Assignment: Collect all lines from the listing that include the string "VRAW".

'''

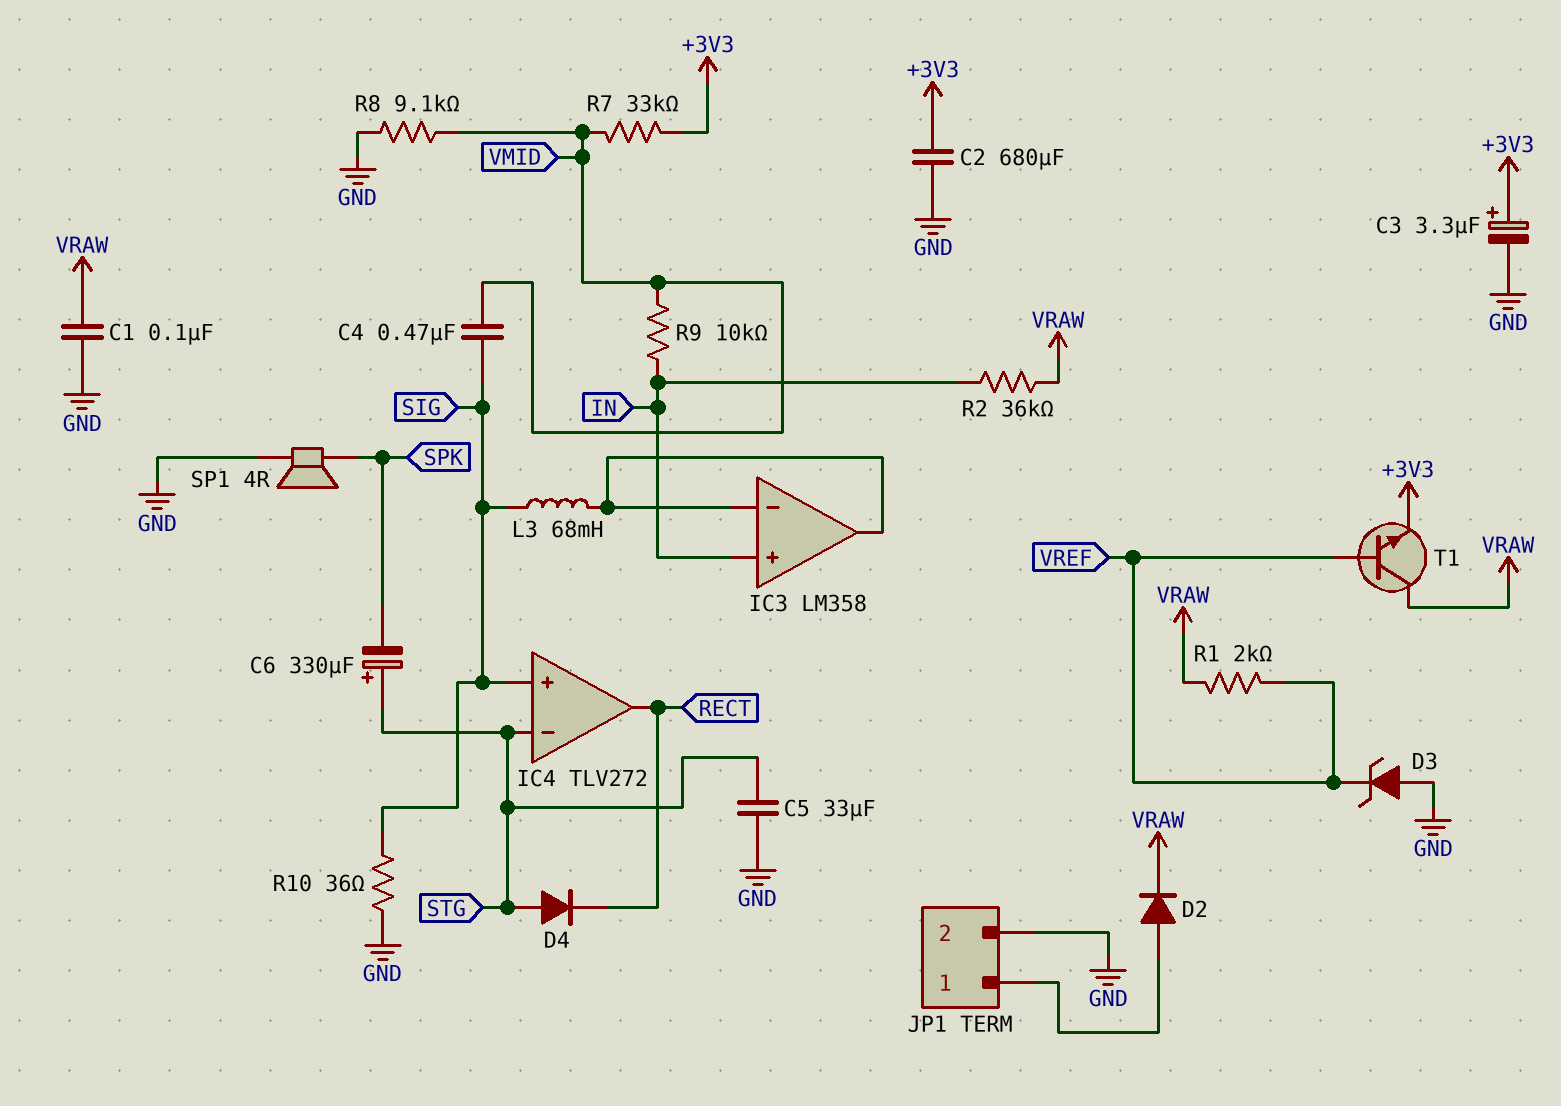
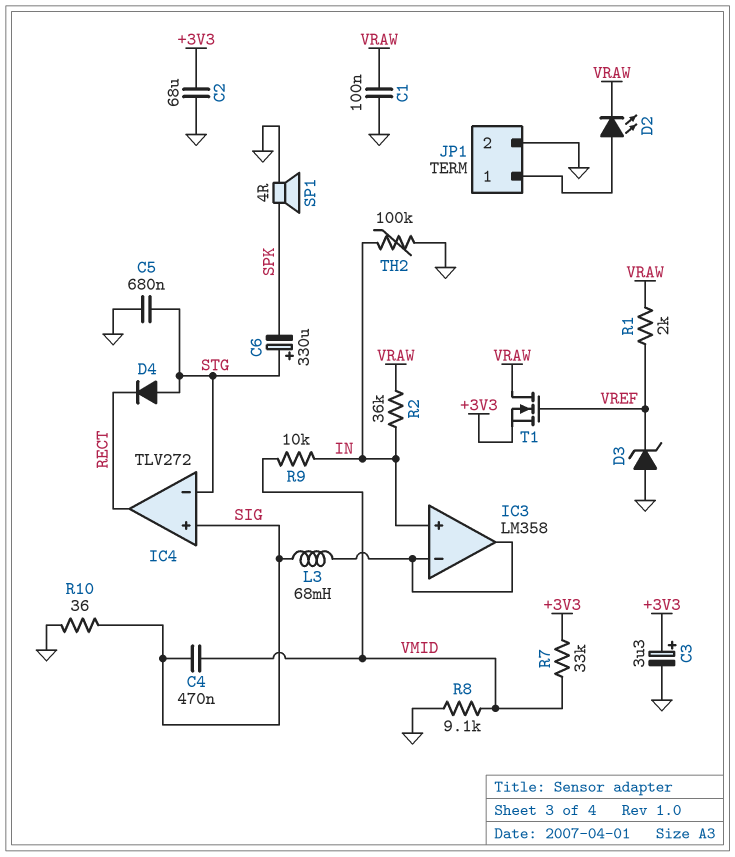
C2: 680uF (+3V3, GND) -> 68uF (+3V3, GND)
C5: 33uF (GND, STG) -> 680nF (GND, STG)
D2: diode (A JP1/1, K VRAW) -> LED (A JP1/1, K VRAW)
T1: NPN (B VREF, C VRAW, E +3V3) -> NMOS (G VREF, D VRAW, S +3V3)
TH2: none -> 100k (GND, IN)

'''

Answer to the exercise:
D2: diode (A JP1/1, K VRAW) -> LED (A JP1/1, K VRAW)
T1: NPN (B VREF, C VRAW, E +3V3) -> NMOS (G VREF, D VRAW, S +3V3)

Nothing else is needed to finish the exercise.